| Provided data |
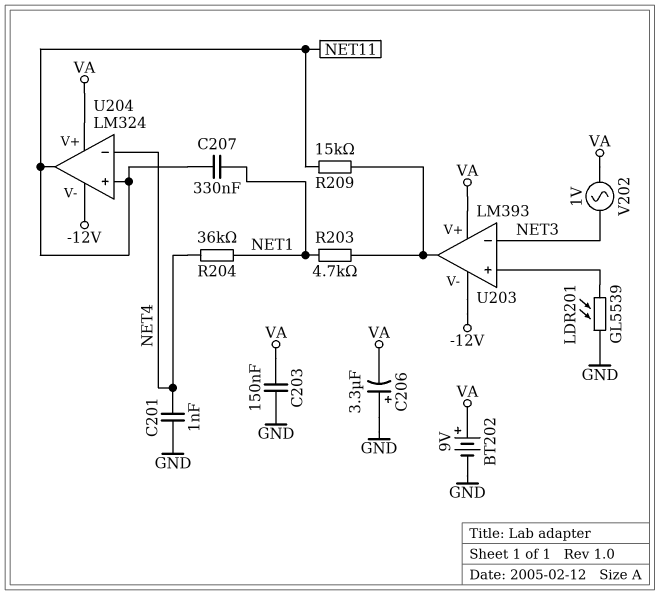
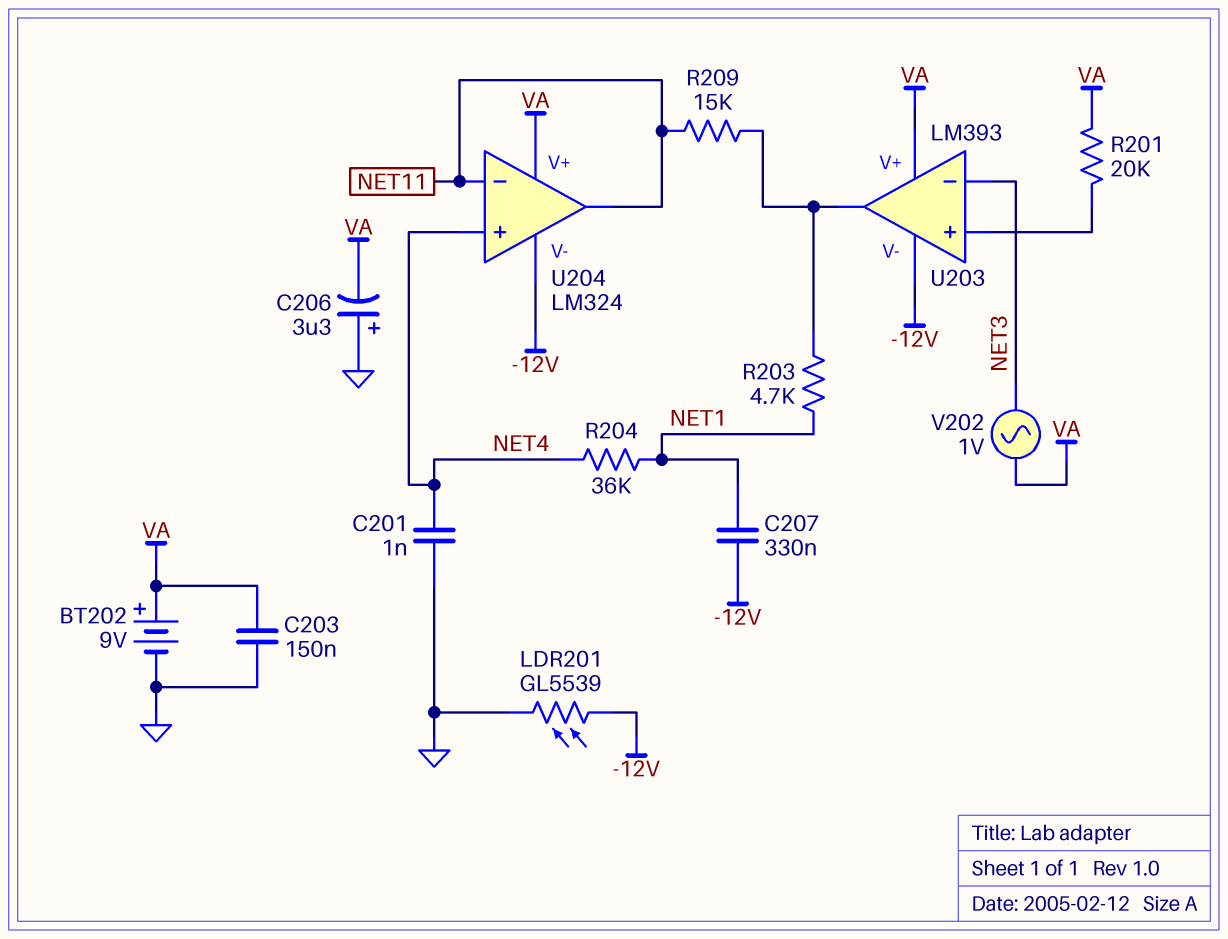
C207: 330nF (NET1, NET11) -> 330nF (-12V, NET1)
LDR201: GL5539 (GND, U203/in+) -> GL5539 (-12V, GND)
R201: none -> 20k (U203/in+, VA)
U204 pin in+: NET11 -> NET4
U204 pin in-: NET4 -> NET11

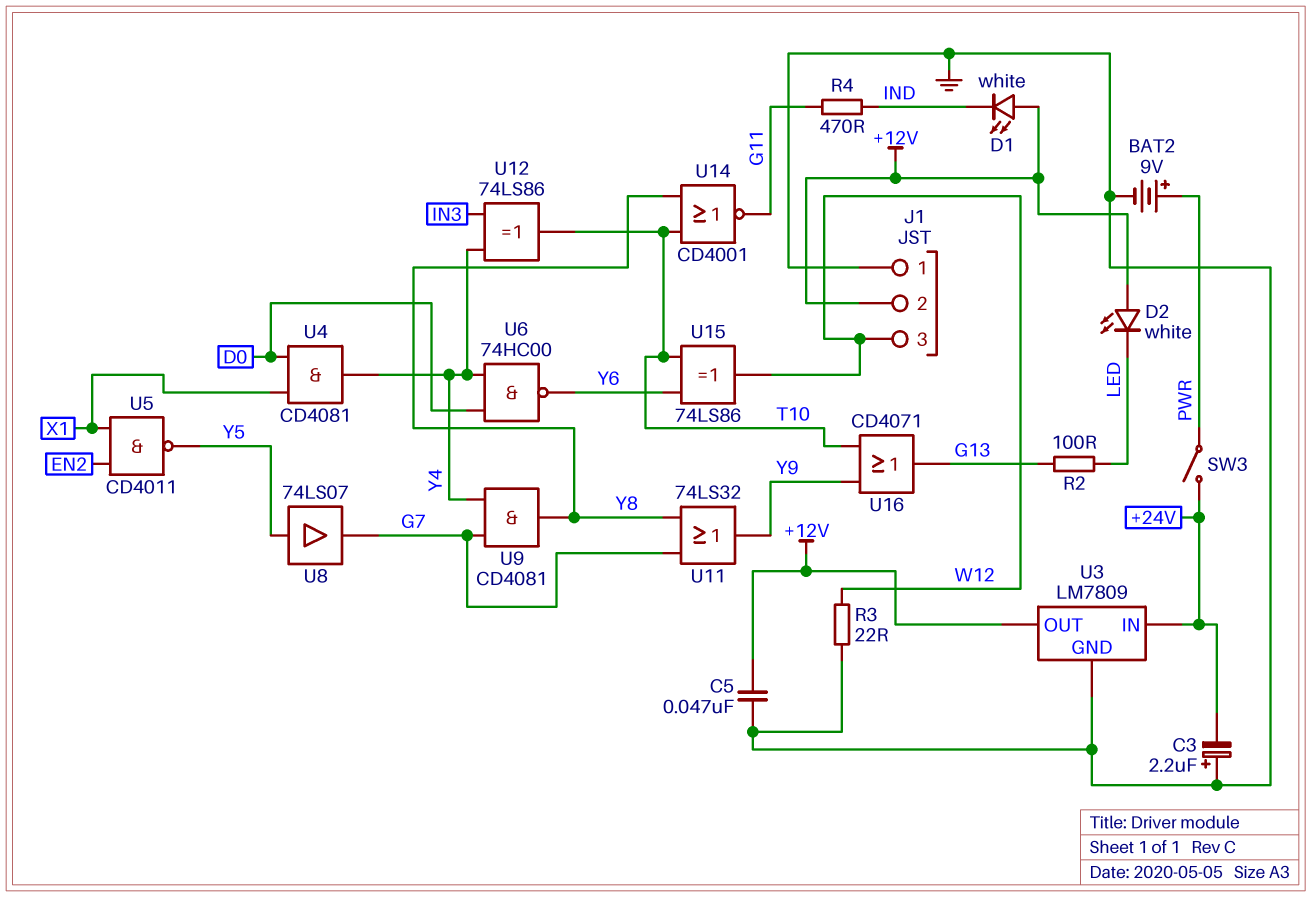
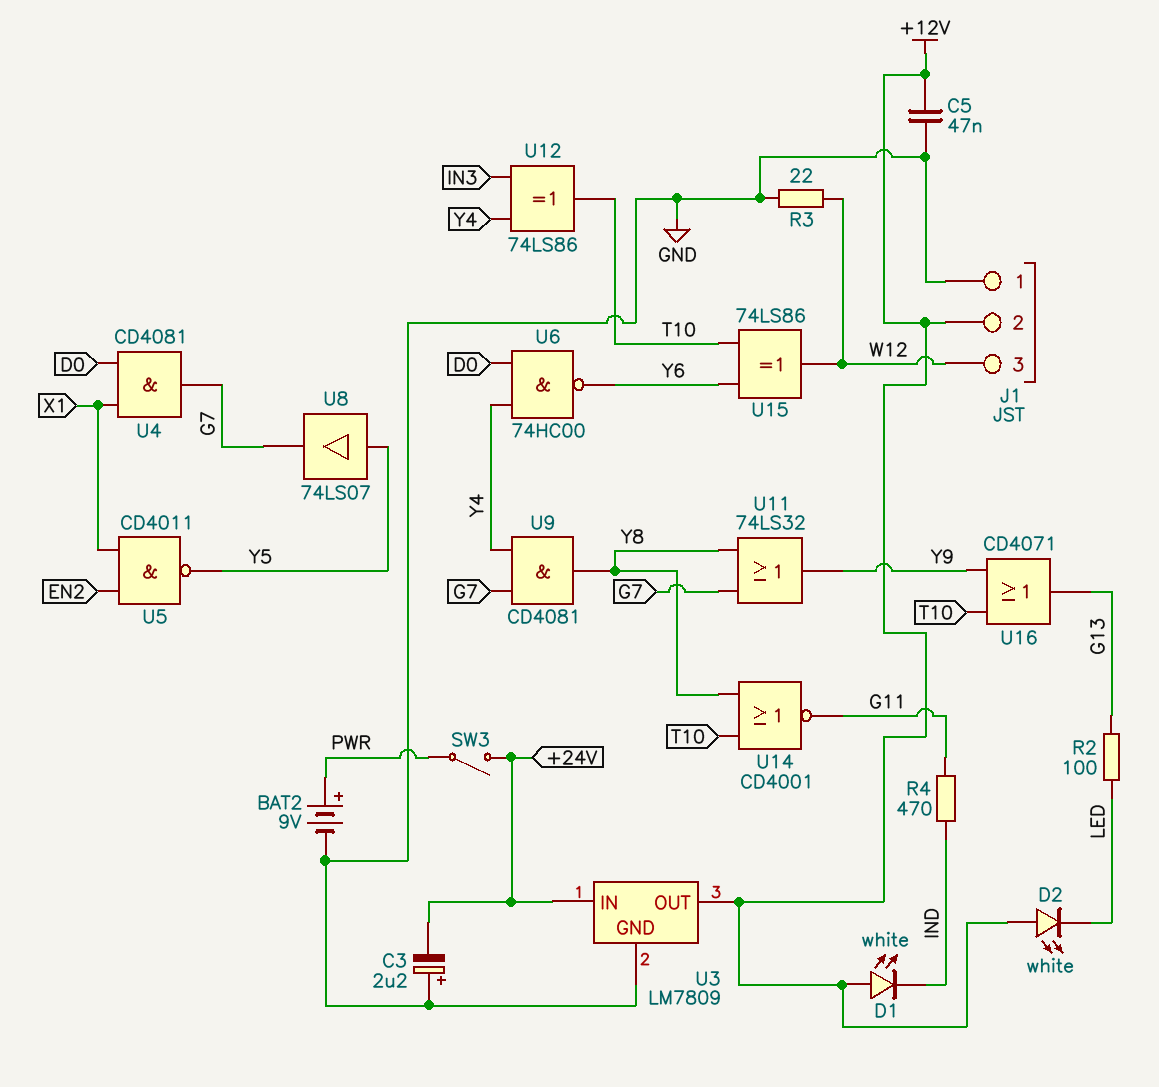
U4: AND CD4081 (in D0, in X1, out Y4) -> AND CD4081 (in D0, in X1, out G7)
--
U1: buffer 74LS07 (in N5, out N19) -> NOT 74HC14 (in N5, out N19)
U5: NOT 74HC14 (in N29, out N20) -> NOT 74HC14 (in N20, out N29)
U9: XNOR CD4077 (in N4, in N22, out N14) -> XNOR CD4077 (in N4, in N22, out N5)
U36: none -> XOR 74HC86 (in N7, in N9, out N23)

| What you will do |
Your task is to retype the entries verbatim, starting with the line that holds "U1: buffer 74LS07" and stopping after the line that holds "U36: none ->".

| Answer space |
U1: buffer 74LS07 (in N5, out N19) -> NOT 74HC14 (in N5, out N19)
U5: NOT 74HC14 (in N29, out N20) -> NOT 74HC14 (in N20, out N29)
U9: XNOR CD4077 (in N4, in N22, out N14) -> XNOR CD4077 (in N4, in N22, out N5)
U36: none -> XOR 74HC86 (in N7, in N9, out N23)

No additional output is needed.